--- What the exercise asks ---
In your transcription, keep every record exact and leave out the pictures.

--- Study material ---

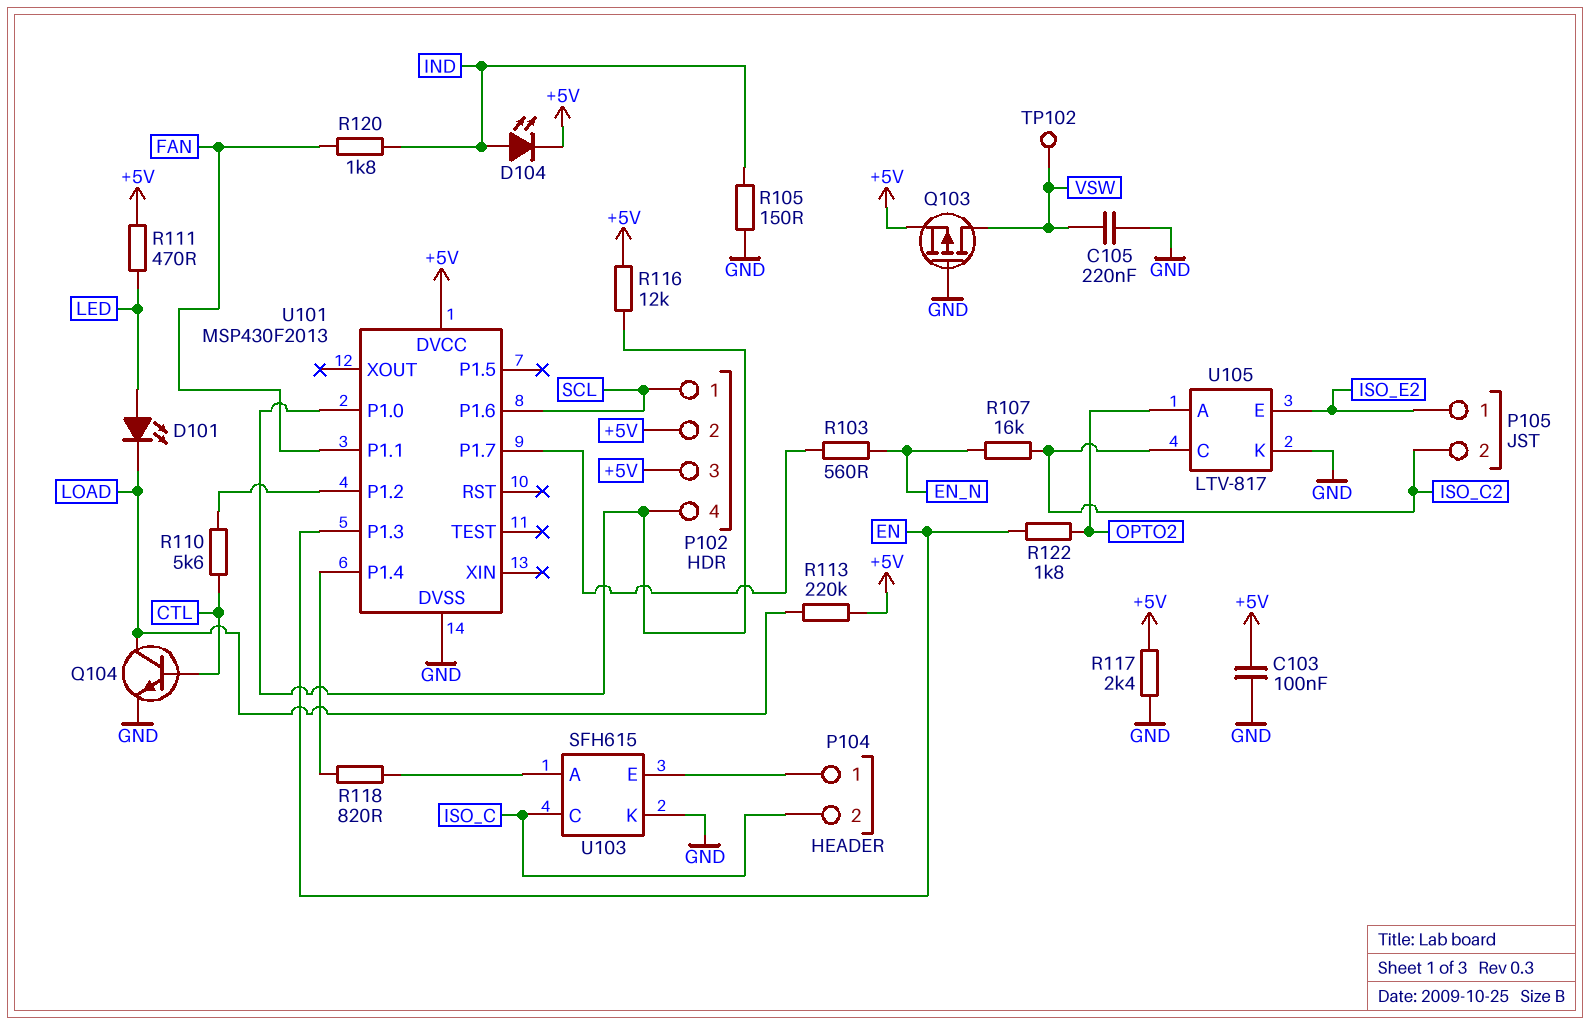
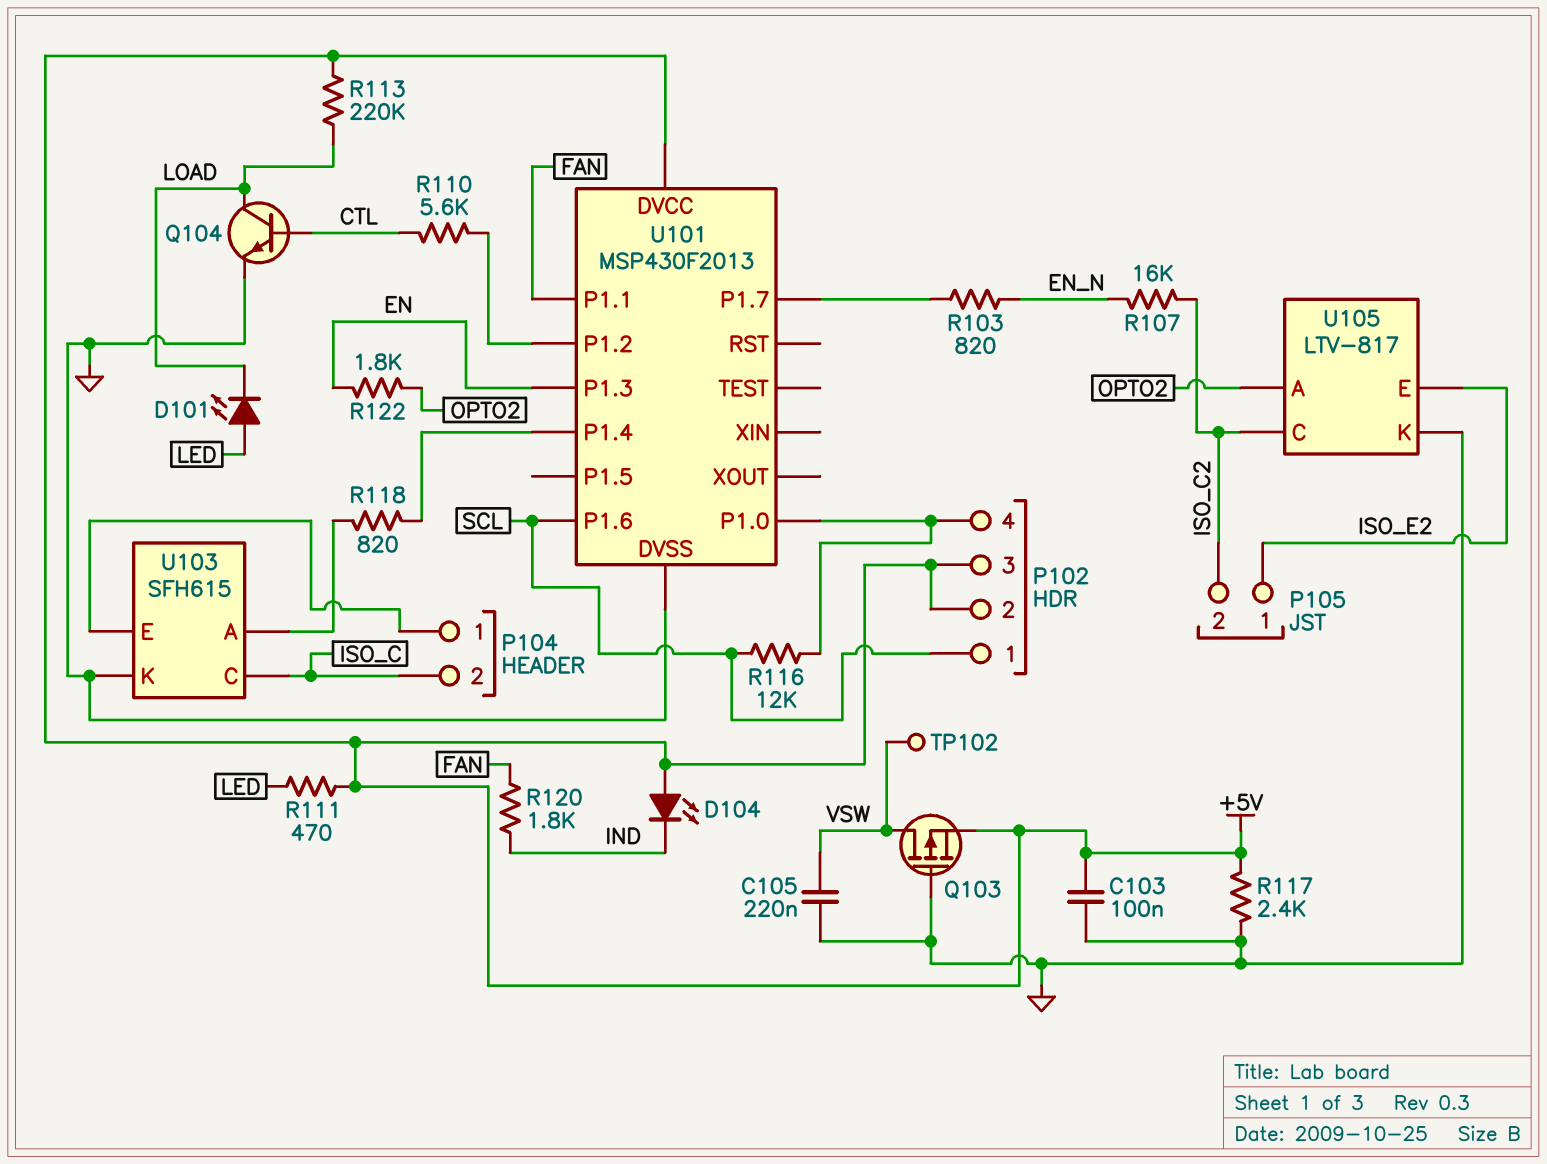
D104: LED (A IND, K +5V) -> LED (A +5V, K IND)
R103: 560 (EN_N, U101/P1.7) -> 820 (EN_N, U101/P1.7)
R105: 150 (GND, IND) -> none
R116: 12k (+5V, P102/4) -> 12k (P102/4, SCL)

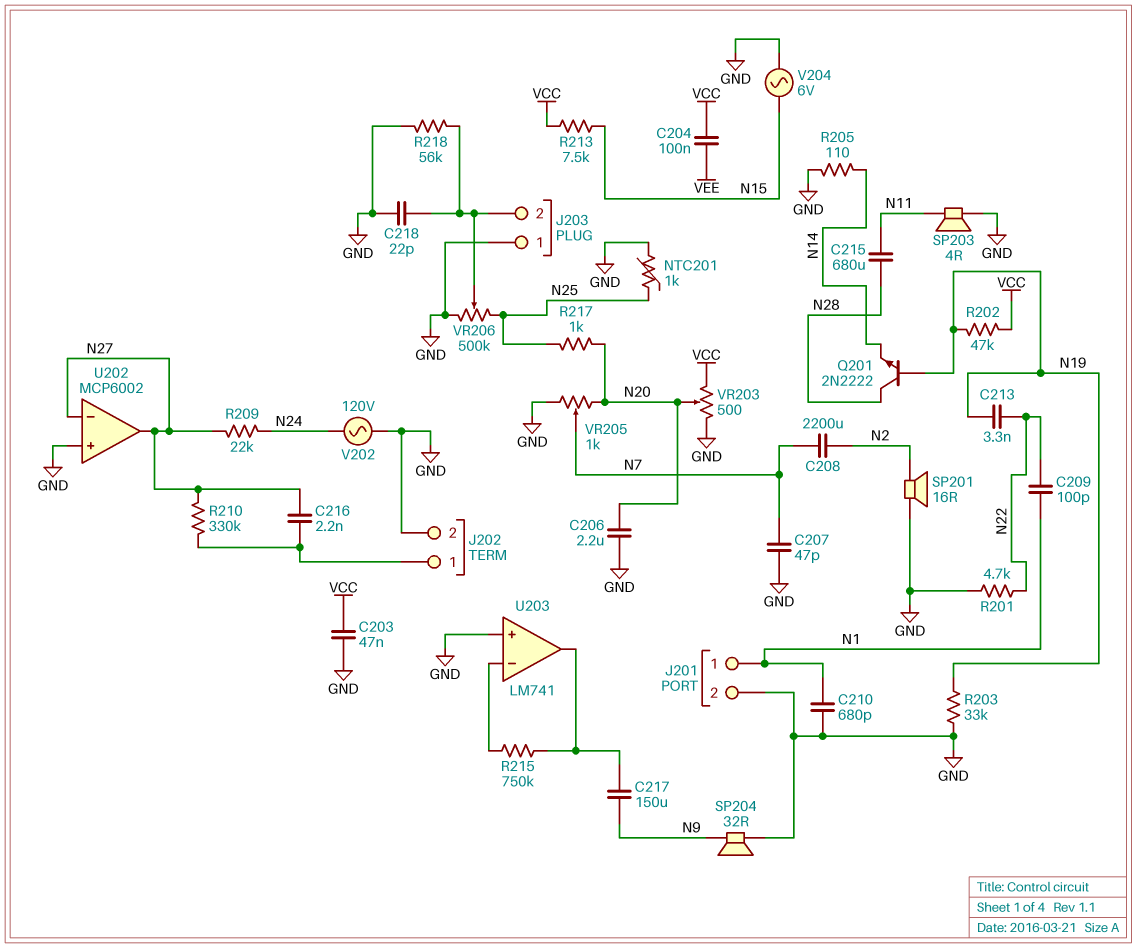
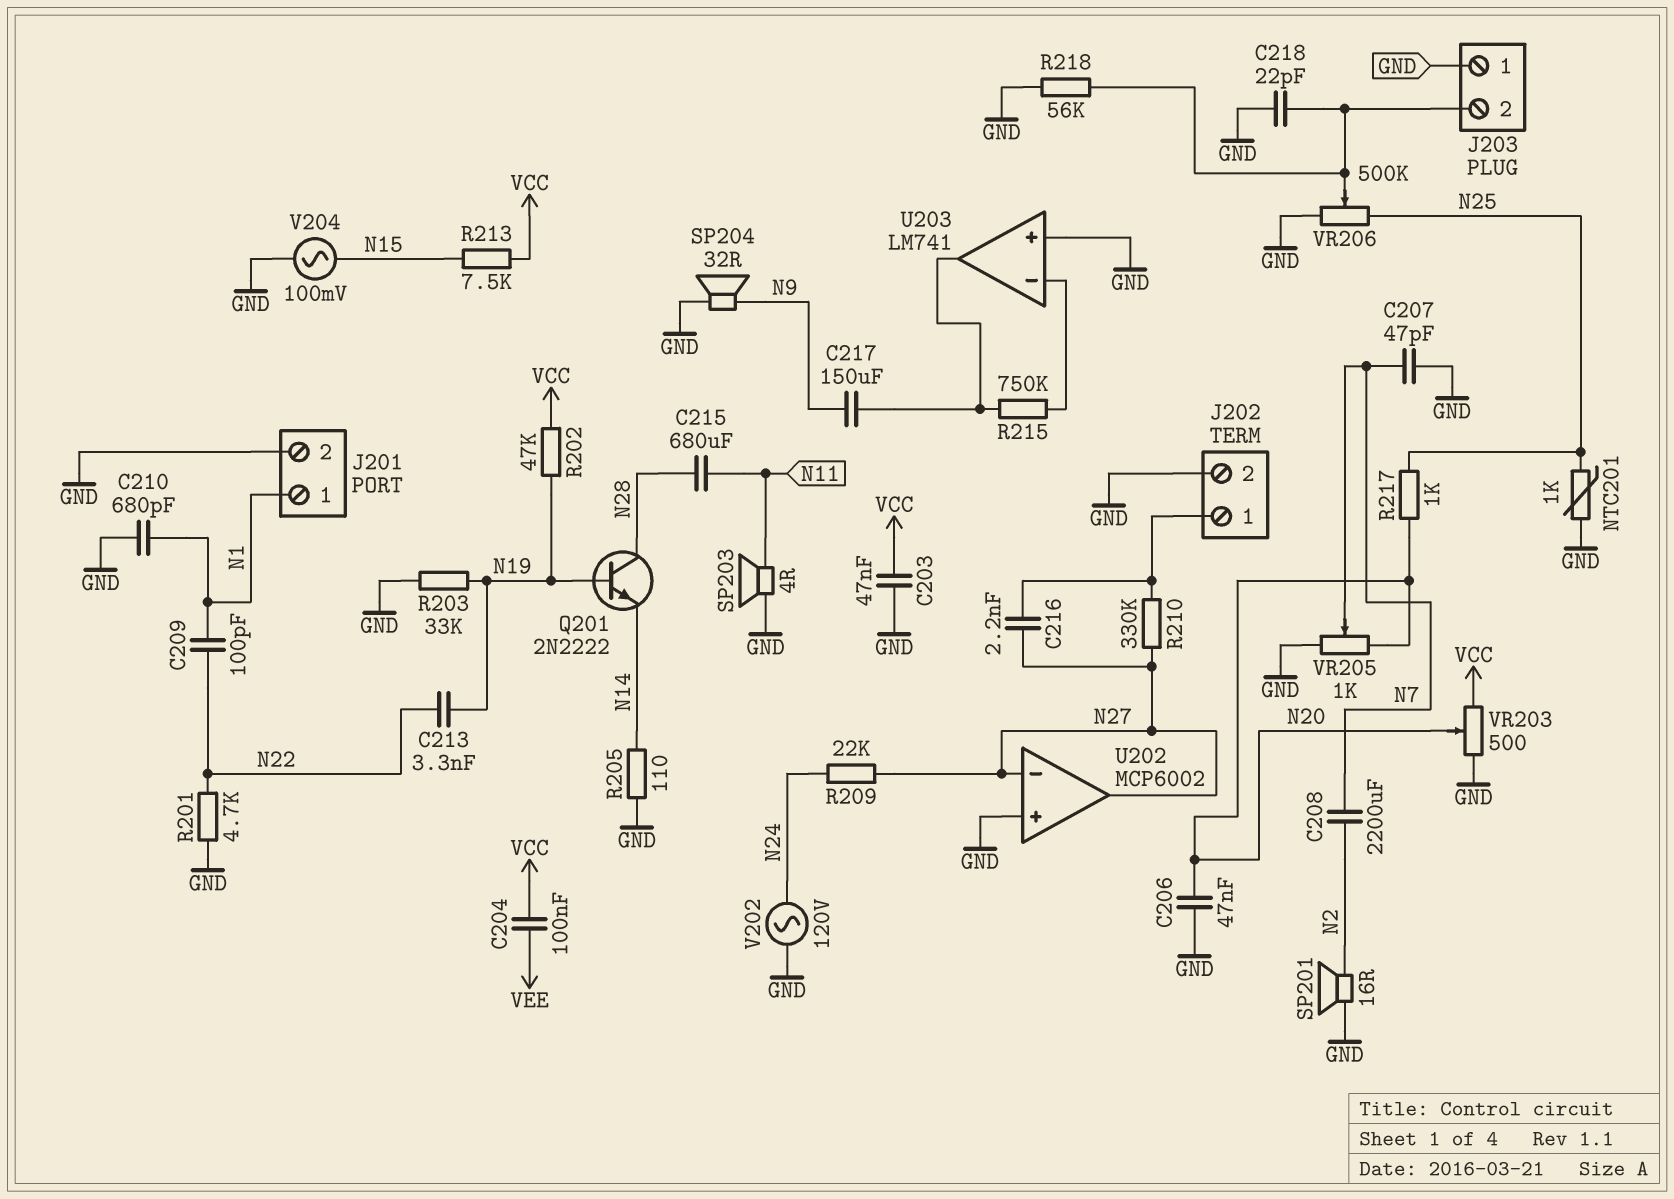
C206: 2.2uF (GND, N20) -> 47nF (GND, N20)
V204: AC 6V (GND, N15) -> AC 100mV (GND, N15)

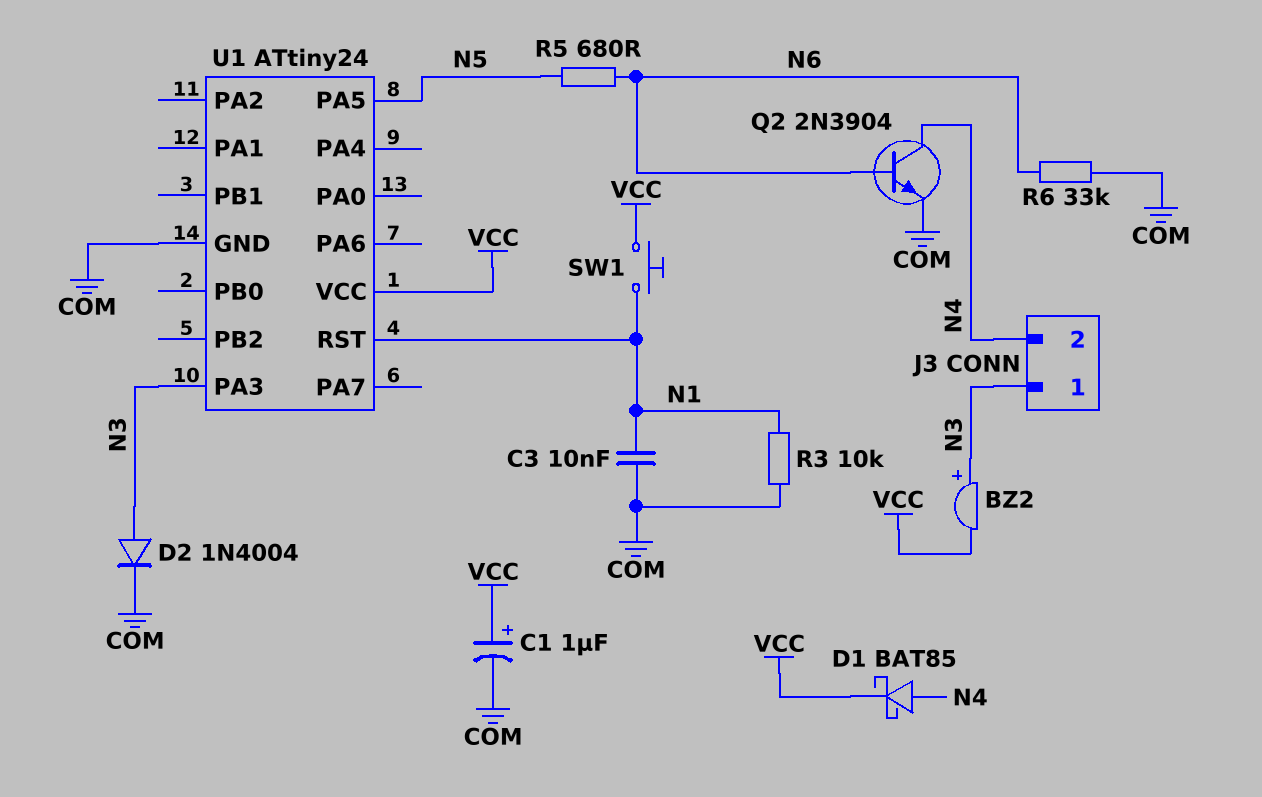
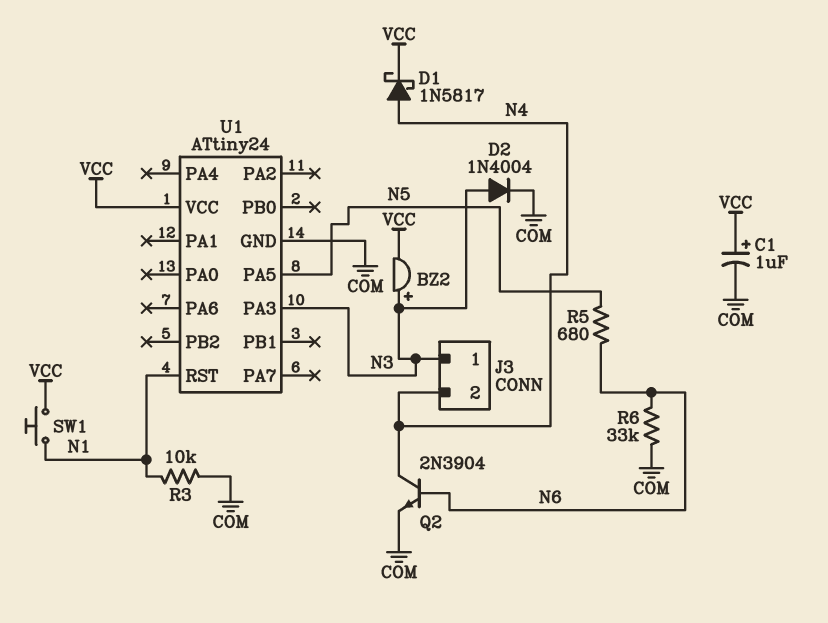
C3: 10nF (COM, N1) -> none
D1: schottky BAT85 (A N4, K VCC) -> schottky 1N5817 (A N4, K VCC)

--- Exercise result ---
D104: LED (A IND, K +5V) -> LED (A +5V, K IND)
R103: 560 (EN_N, U101/P1.7) -> 820 (EN_N, U101/P1.7)
R105: 150 (GND, IND) -> none
R116: 12k (+5V, P102/4) -> 12k (P102/4, SCL)

C206: 2.2uF (GND, N20) -> 47nF (GND, N20)
V204: AC 6V (GND, N15) -> AC 100mV (GND, N15)

C3: 10nF (COM, N1) -> none
D1: schottky BAT85 (A N4, K VCC) -> schottky 1N5817 (A N4, K VCC)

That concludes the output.